----- SOURCE MATERIAL -----

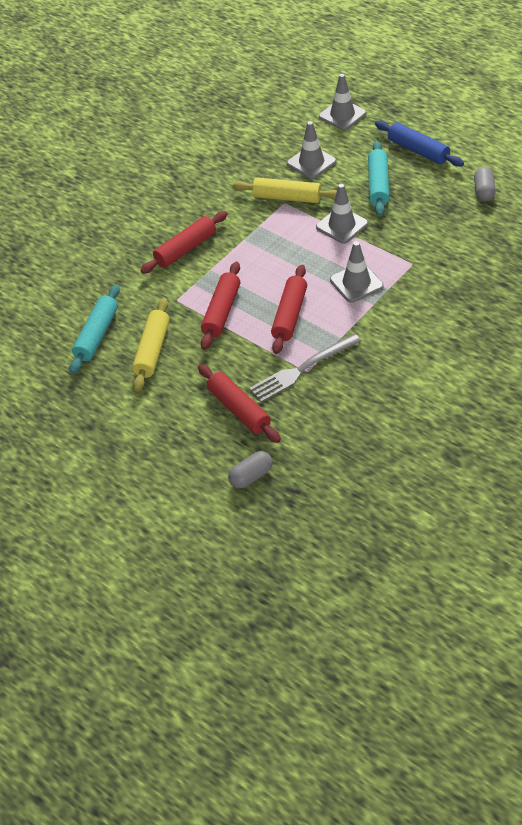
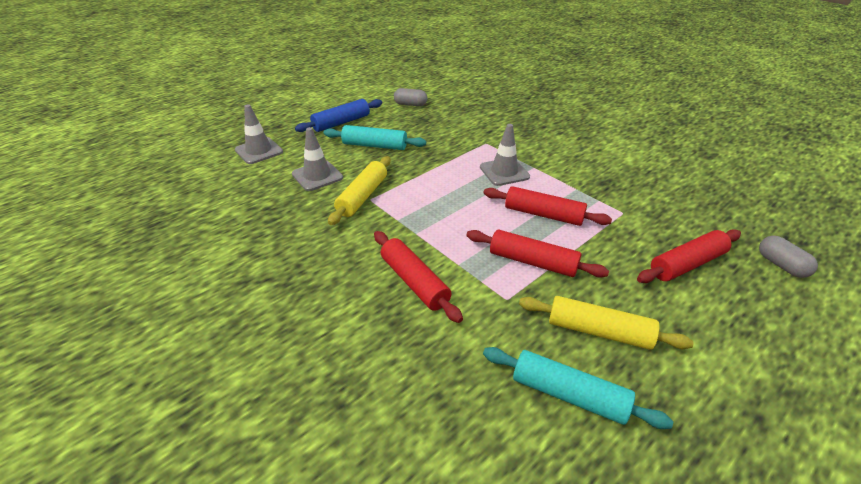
camera: 85 degrees left, 10 degrees down
(302, 369) = (620, 215): grey fork -> none
(342, 225) = (421, 170): grey traffic cone -> none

-----

ACTIVITY: All lines that include the word "grey" must be copied from the material above.

WRITTEN ANSWER:
(302, 369) = (620, 215): grey fork -> none
(342, 225) = (421, 170): grey traffic cone -> none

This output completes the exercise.